**EXERCISE PROMPT**
What is needed here is an exact repetition of the records below, beginning at the line that has "camera: 165 degrees left, 15 degrees down" and stopping after the line that has "(495, 231) = (402, 302): black".

**SOURCE MATERIAL**

....

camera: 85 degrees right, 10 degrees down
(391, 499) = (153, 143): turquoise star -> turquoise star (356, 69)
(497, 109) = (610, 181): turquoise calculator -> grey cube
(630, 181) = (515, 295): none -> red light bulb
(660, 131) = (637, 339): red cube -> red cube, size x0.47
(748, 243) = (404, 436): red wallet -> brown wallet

....

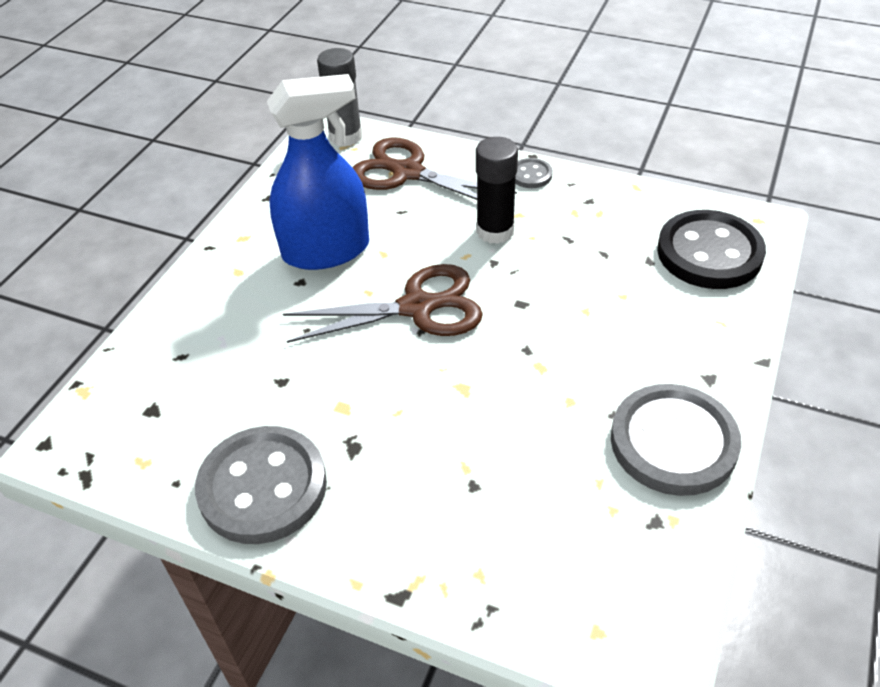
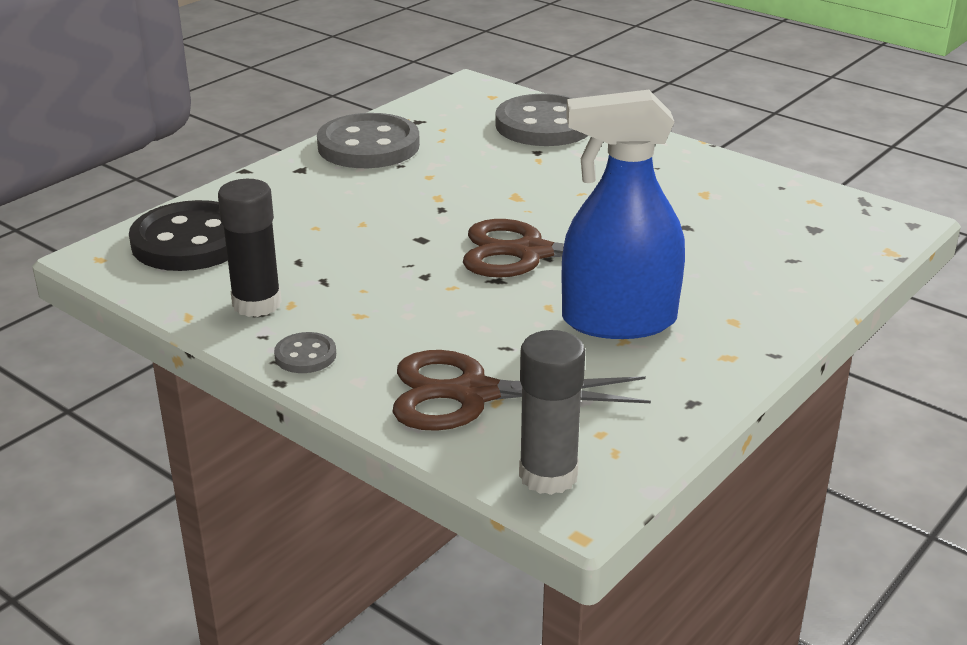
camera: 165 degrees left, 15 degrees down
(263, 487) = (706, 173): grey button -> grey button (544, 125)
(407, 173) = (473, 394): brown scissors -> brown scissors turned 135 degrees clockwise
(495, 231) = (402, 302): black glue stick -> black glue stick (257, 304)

....

**YOUR SOLUTION**
camera: 165 degrees left, 15 degrees down
(263, 487) = (706, 173): grey button -> grey button (544, 125)
(407, 173) = (473, 394): brown scissors -> brown scissors turned 135 degrees clockwise
(495, 231) = (402, 302): black glue stick -> black glue stick (257, 304)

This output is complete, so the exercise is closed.